* EXERCISE REQUIREMENTS:
Within the material below, transcribe exactly the lines from the one holding "(154, 255) = (342, 116): grey cube -> none" through the one holding "(101, 321) = (632, 390): brown", keeping both ends and skipping the rest.
-- Opening Marker --
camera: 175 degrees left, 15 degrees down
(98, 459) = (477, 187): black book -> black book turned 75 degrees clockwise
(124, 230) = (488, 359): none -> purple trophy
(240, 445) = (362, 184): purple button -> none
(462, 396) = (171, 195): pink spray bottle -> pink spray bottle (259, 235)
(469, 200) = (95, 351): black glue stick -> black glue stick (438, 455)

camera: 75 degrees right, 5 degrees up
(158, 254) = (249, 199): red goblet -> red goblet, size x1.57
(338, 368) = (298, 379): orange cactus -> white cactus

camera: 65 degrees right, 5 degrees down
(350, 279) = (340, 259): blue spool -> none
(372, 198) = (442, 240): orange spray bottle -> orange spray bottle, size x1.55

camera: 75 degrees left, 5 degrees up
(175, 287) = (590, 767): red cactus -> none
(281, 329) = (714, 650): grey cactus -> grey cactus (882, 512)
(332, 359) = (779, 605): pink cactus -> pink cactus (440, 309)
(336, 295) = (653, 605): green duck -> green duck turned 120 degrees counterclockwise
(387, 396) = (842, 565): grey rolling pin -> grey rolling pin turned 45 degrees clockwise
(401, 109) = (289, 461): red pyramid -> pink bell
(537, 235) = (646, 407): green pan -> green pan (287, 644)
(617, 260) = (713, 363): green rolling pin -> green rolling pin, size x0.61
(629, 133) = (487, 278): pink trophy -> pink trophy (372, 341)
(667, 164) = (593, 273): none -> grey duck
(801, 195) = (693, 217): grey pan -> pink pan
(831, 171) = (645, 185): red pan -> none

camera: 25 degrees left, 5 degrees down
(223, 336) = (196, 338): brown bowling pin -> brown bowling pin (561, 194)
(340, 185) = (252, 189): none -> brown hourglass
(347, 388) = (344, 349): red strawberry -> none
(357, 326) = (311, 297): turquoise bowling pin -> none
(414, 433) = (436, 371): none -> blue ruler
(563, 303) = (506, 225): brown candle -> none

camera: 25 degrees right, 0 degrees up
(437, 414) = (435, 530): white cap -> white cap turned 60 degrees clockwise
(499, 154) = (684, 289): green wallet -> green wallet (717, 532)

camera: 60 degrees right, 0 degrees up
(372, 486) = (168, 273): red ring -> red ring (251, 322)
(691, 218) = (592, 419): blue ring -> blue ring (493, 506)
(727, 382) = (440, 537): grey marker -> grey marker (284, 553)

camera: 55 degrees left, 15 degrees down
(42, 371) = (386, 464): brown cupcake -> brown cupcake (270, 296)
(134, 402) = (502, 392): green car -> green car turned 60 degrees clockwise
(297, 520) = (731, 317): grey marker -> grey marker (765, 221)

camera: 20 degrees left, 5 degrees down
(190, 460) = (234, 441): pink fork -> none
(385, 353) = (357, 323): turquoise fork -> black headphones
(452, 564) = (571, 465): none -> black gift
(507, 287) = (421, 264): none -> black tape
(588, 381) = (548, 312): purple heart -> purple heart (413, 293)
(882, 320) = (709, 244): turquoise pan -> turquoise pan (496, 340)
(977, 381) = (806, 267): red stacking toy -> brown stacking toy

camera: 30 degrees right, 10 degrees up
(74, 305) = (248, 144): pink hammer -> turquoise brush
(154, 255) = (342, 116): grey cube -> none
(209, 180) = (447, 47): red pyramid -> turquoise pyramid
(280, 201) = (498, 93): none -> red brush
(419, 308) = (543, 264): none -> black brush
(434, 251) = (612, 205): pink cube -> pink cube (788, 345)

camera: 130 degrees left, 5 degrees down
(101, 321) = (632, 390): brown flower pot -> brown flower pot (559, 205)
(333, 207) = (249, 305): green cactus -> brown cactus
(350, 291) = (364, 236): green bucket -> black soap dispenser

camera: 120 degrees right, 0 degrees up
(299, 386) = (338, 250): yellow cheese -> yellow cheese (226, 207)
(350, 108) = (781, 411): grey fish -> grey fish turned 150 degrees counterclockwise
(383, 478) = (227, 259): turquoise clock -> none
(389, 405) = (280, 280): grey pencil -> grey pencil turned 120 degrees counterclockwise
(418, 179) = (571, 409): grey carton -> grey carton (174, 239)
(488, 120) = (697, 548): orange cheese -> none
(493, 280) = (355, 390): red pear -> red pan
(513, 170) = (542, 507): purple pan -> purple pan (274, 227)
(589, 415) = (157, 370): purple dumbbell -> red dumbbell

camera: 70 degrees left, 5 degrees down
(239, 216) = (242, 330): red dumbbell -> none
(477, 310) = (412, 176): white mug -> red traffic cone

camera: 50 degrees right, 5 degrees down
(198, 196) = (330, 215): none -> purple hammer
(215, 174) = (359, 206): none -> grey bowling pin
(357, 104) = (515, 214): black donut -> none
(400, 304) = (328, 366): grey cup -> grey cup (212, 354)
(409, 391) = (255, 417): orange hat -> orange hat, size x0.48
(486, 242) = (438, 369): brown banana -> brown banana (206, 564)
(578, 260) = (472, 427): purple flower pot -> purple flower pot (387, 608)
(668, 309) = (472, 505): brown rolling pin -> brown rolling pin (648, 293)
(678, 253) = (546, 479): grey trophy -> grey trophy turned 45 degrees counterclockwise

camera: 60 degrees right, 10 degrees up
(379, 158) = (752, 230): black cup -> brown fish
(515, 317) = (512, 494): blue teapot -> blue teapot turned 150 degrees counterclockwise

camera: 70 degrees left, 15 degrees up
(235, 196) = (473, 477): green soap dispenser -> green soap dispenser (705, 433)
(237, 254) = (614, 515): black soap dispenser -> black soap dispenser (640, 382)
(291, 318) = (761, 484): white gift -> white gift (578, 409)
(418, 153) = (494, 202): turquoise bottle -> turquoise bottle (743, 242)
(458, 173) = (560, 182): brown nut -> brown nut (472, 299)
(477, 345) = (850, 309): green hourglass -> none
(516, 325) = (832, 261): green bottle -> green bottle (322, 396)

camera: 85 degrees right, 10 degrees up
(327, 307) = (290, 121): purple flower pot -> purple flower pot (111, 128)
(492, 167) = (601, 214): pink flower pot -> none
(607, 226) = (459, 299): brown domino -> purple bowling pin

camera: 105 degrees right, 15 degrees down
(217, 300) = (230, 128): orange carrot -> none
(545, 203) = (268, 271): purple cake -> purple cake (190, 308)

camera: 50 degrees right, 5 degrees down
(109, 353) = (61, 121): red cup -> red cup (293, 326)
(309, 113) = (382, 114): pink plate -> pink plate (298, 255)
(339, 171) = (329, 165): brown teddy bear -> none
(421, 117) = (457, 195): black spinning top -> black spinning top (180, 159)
-- Closing Marker --
* SOLVED EXERCISE:
(154, 255) = (342, 116): grey cube -> none
(209, 180) = (447, 47): red pyramid -> turquoise pyramid
(280, 201) = (498, 93): none -> red brush
(419, 308) = (543, 264): none -> black brush
(434, 251) = (612, 205): pink cube -> pink cube (788, 345)

camera: 130 degrees left, 5 degrees down
(101, 321) = (632, 390): brown flower pot -> brown flower pot (559, 205)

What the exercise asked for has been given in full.